BRIEF — Apart from the pictures, please restate every entry below exactly.

* * * * * * *

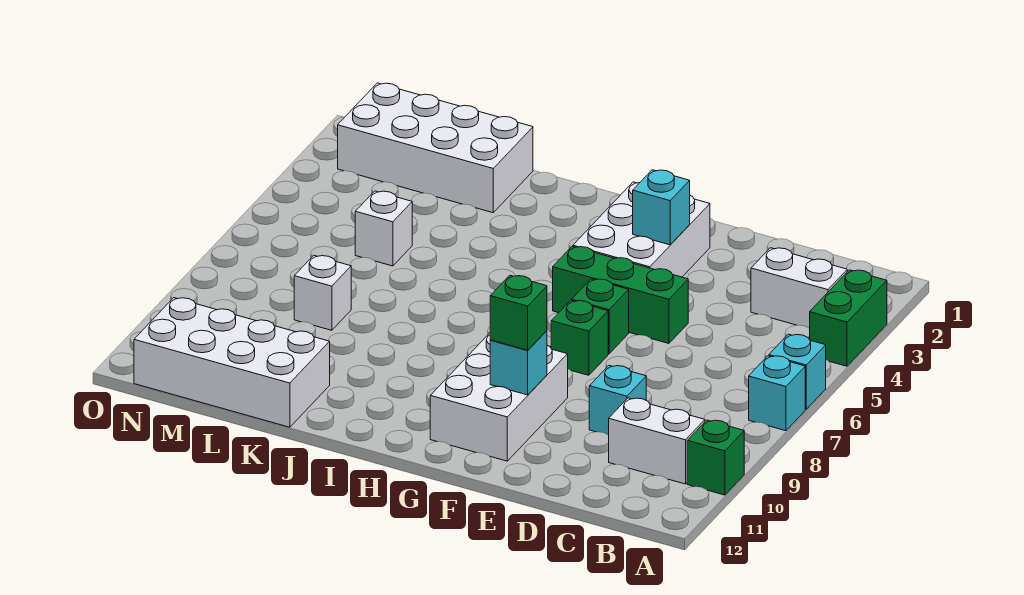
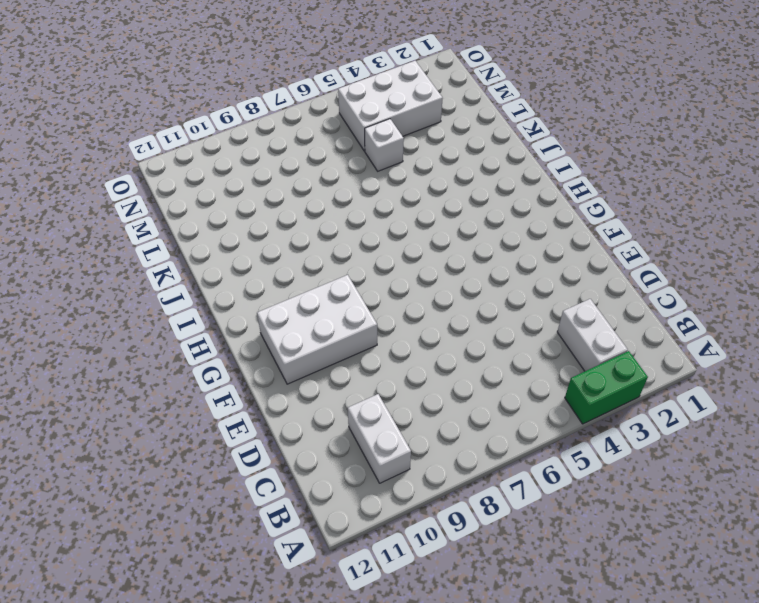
white brick M3:N5 level 1 -> white brick F2:G4 level 1
none -> cyan brick A6 level 1
none -> cyan brick A7 level 1
none -> green brick A10 level 1

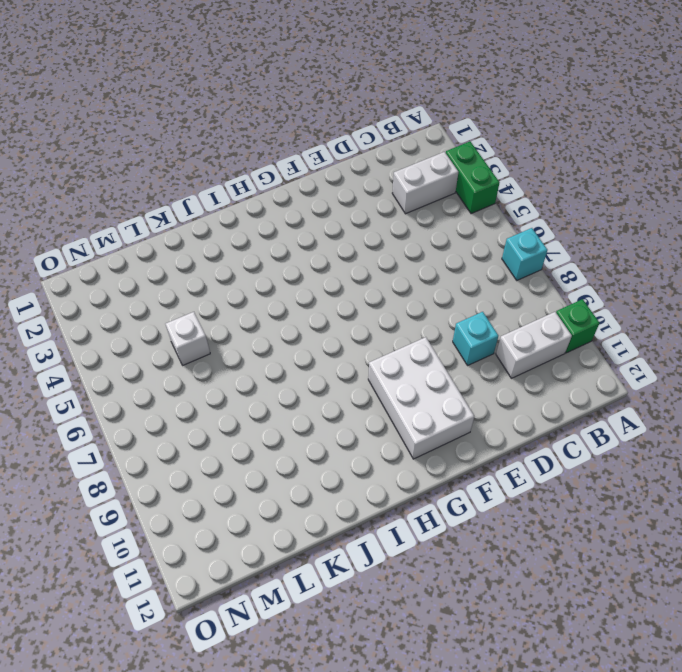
none -> cyan brick A6 level 1
none -> green brick E5:G5 level 1
none -> white brick F2:G4 level 1

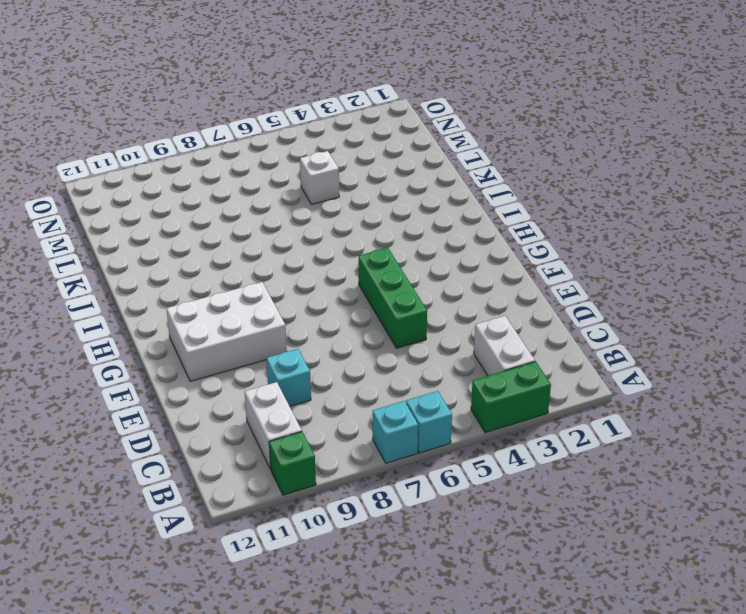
none -> white brick F2:G4 level 1
none -> green brick F6 level 1
none -> green brick F7 level 1

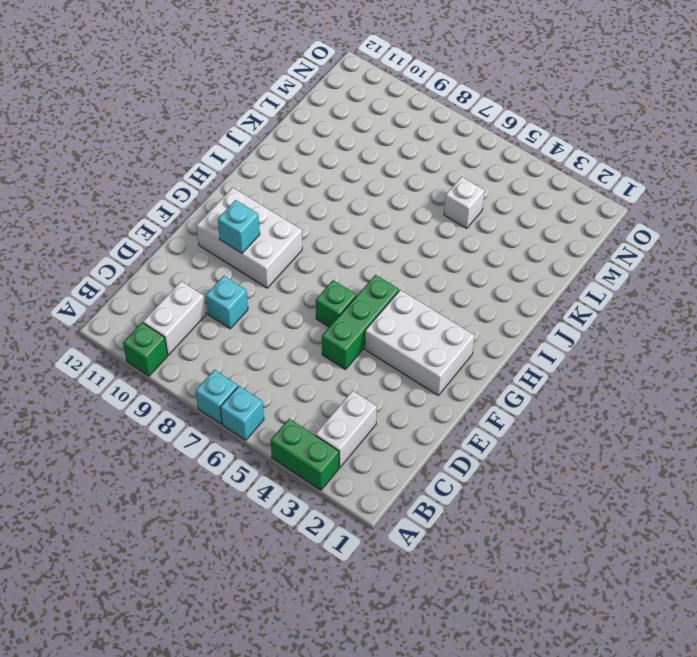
none -> green brick F7 level 1
none -> white brick K1:N2 level 1
none -> white brick K11:N12 level 1

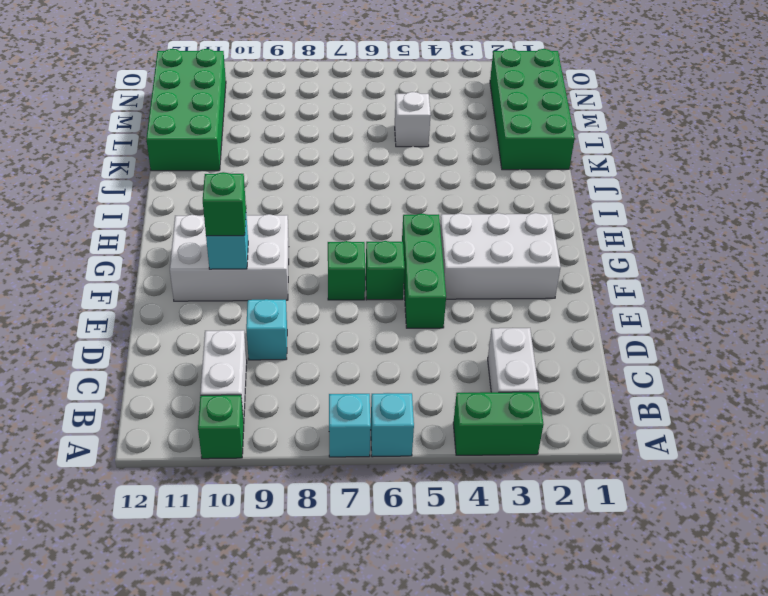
green brick K1:N2 level 1 -> white brick K1:N2 level 1
green brick K11:N12 level 1 -> white brick K11:N12 level 1
none -> white brick L8 level 1
none -> cyan brick F3 level 2

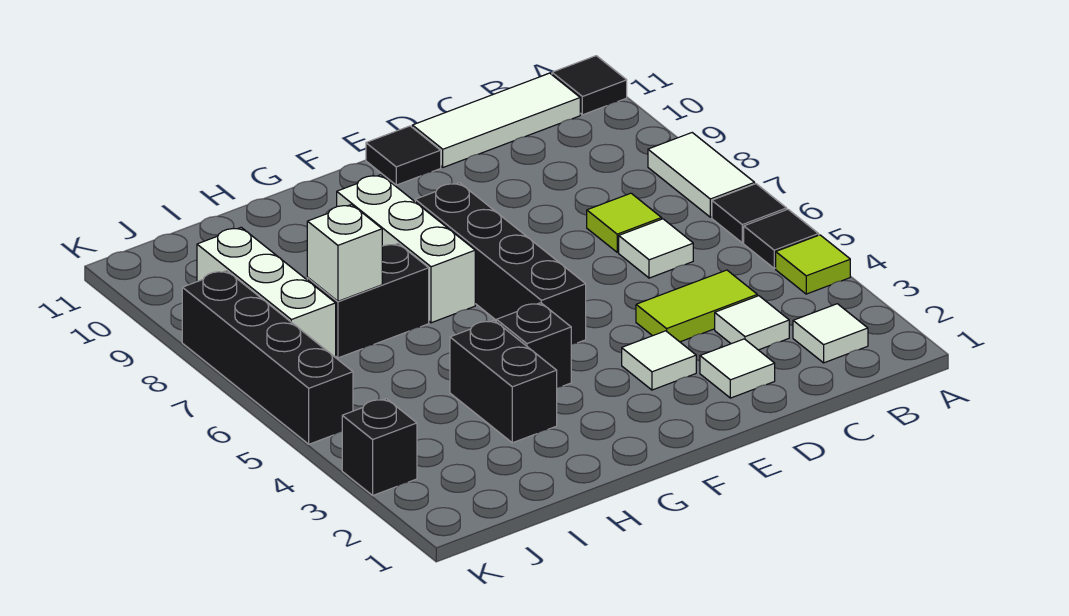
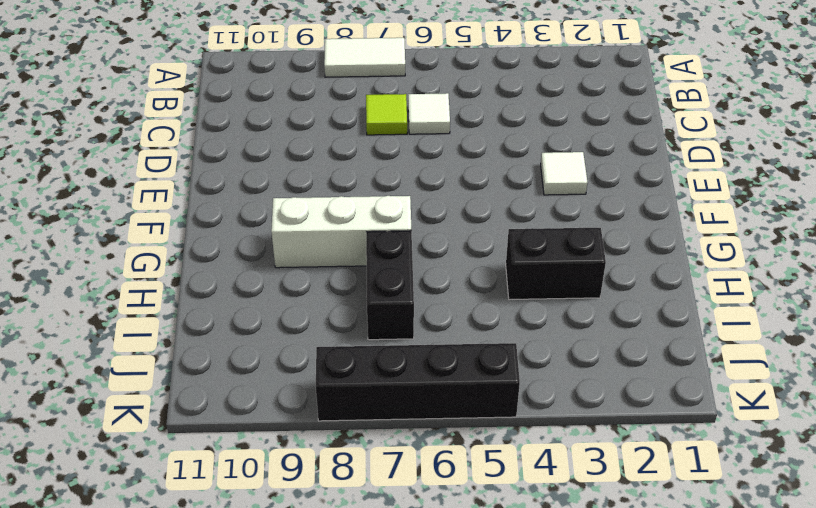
none -> lime tile A4 level 1
none -> black tile A5 level 1
none -> black tile A6 level 1

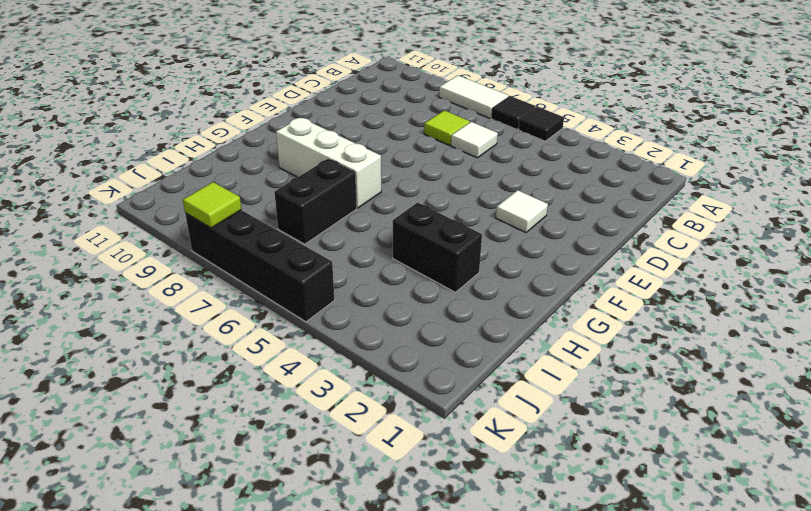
lime tile K8 level 2 -> lime tile A4 level 1
none -> black tile A11 level 1
none -> white tile B2 level 1
none -> white tile B11:D11 level 1

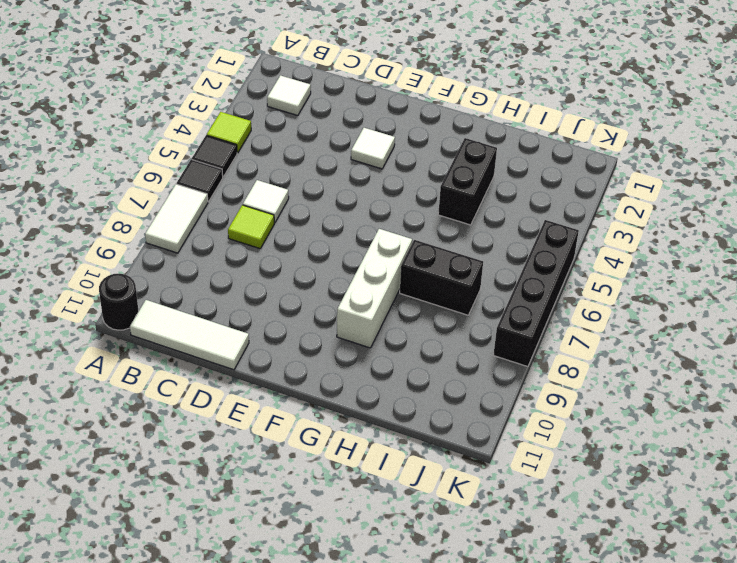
black round brick A11 level 1 -> black tile A11 level 1
none -> white tile C3 level 1
none -> lime tile C4:D4 level 1
none -> white tile D2 level 1

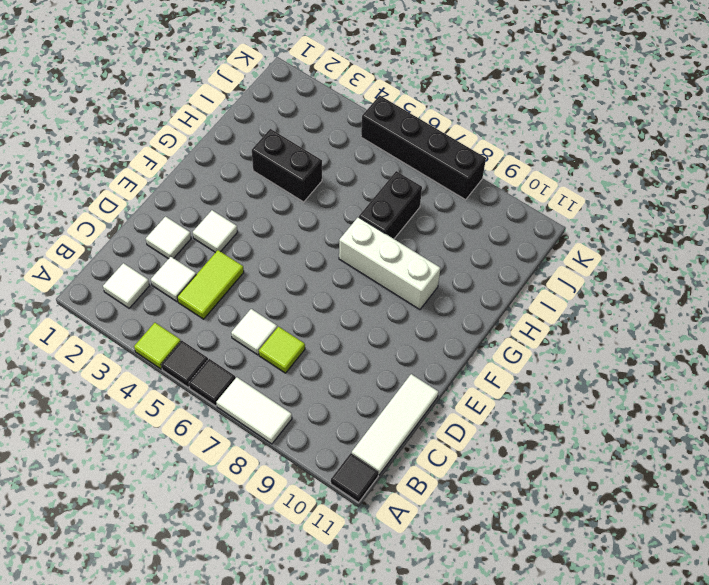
none -> black tile E11 level 1
none -> black brick F5:F8 level 1
none -> black brick G4 level 1

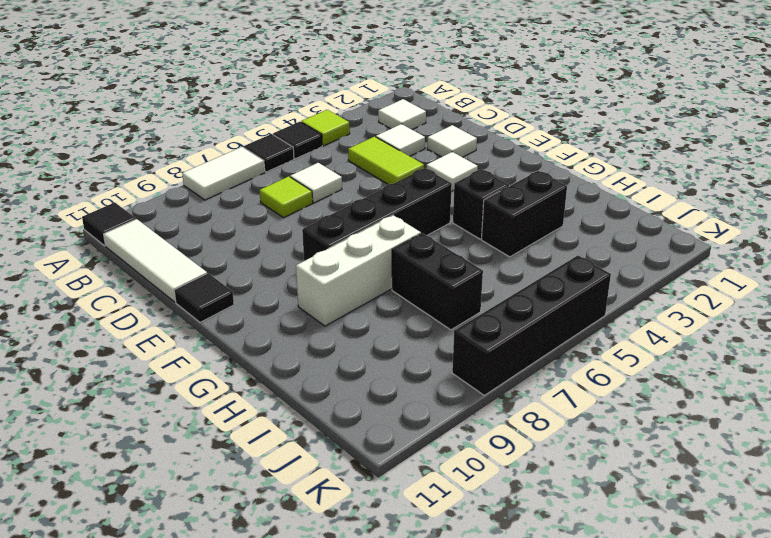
none -> white brick J7:J9 level 1
none -> black brick K3 level 1
none -> white brick I7 level 2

* * * * * * *

WORKED SOLUTION —
white brick M3:N5 level 1 -> white brick F2:G4 level 1
none -> cyan brick A6 level 1
none -> cyan brick A7 level 1
none -> green brick A10 level 1

none -> cyan brick A6 level 1
none -> green brick E5:G5 level 1
none -> white brick F2:G4 level 1

none -> white brick F2:G4 level 1
none -> green brick F6 level 1
none -> green brick F7 level 1

none -> green brick F7 level 1
none -> white brick K1:N2 level 1
none -> white brick K11:N12 level 1

green brick K1:N2 level 1 -> white brick K1:N2 level 1
green brick K11:N12 level 1 -> white brick K11:N12 level 1
none -> white brick L8 level 1
none -> cyan brick F3 level 2

none -> lime tile A4 level 1
none -> black tile A5 level 1
none -> black tile A6 level 1

lime tile K8 level 2 -> lime tile A4 level 1
none -> black tile A11 level 1
none -> white tile B2 level 1
none -> white tile B11:D11 level 1

black round brick A11 level 1 -> black tile A11 level 1
none -> white tile C3 level 1
none -> lime tile C4:D4 level 1
none -> white tile D2 level 1

none -> black tile E11 level 1
none -> black brick F5:F8 level 1
none -> black brick G4 level 1

none -> white brick J7:J9 level 1
none -> black brick K3 level 1
none -> white brick I7 level 2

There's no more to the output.